Count the lines in the listing below that contain the string "kern", matching case exactly, and give only the number.

[start of Raw data]

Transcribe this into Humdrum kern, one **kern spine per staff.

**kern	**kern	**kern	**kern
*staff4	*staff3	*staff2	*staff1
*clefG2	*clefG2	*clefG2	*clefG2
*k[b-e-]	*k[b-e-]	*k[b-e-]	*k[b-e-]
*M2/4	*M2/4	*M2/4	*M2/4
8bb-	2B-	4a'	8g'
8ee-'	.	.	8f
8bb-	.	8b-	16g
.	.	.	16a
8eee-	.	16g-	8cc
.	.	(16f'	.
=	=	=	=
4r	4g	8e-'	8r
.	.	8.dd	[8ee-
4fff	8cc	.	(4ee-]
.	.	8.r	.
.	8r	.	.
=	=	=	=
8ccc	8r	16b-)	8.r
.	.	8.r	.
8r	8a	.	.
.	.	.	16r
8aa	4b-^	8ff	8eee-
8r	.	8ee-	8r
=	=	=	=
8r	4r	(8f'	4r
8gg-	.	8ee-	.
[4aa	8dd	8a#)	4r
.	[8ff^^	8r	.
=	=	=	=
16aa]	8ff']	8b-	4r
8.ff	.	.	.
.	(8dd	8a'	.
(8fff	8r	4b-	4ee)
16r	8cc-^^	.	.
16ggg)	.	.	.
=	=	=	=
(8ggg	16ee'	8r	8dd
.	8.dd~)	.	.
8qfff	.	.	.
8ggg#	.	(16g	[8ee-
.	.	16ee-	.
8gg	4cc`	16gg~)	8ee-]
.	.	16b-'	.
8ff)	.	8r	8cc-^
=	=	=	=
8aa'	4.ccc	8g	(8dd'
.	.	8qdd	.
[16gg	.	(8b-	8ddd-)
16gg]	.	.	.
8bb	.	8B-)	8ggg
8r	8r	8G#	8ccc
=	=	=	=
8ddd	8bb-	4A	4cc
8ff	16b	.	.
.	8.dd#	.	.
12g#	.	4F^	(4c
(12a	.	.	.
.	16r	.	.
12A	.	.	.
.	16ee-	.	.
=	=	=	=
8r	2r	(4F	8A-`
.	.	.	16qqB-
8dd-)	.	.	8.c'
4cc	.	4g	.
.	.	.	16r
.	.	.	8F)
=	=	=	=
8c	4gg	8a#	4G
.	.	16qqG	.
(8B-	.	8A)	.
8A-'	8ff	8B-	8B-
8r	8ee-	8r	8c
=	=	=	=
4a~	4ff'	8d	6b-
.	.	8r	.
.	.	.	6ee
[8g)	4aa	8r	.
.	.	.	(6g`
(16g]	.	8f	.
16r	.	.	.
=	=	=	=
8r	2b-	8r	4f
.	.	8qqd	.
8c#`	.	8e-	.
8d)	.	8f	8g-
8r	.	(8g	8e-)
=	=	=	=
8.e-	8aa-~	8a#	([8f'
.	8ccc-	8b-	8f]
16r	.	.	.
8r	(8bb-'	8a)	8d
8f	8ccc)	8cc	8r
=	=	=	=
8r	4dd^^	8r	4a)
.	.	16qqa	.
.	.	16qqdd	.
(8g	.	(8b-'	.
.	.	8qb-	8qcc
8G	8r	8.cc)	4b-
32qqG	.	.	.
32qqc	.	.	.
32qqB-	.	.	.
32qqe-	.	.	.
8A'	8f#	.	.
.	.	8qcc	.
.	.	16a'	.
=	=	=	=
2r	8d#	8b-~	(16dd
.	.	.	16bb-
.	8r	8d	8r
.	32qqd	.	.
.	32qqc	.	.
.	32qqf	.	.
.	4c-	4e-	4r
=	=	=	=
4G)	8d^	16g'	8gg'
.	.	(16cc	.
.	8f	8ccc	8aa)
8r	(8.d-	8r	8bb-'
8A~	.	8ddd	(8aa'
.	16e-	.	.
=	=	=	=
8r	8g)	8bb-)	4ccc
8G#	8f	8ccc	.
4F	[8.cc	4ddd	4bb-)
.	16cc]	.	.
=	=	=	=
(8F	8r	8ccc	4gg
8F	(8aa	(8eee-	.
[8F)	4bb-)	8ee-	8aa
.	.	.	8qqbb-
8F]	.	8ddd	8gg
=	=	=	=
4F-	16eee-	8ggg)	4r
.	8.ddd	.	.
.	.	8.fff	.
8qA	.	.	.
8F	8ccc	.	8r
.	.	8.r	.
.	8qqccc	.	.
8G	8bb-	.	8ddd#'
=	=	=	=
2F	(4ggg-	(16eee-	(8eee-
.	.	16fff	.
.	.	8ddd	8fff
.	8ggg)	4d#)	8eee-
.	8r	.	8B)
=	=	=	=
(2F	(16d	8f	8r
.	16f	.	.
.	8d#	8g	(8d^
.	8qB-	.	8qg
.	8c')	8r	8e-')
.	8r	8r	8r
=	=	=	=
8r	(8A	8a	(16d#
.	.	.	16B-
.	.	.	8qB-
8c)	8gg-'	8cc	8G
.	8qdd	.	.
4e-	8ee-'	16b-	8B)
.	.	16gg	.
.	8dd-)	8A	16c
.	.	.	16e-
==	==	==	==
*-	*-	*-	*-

[end of Raw data]

◆ **Answer for the task**: 2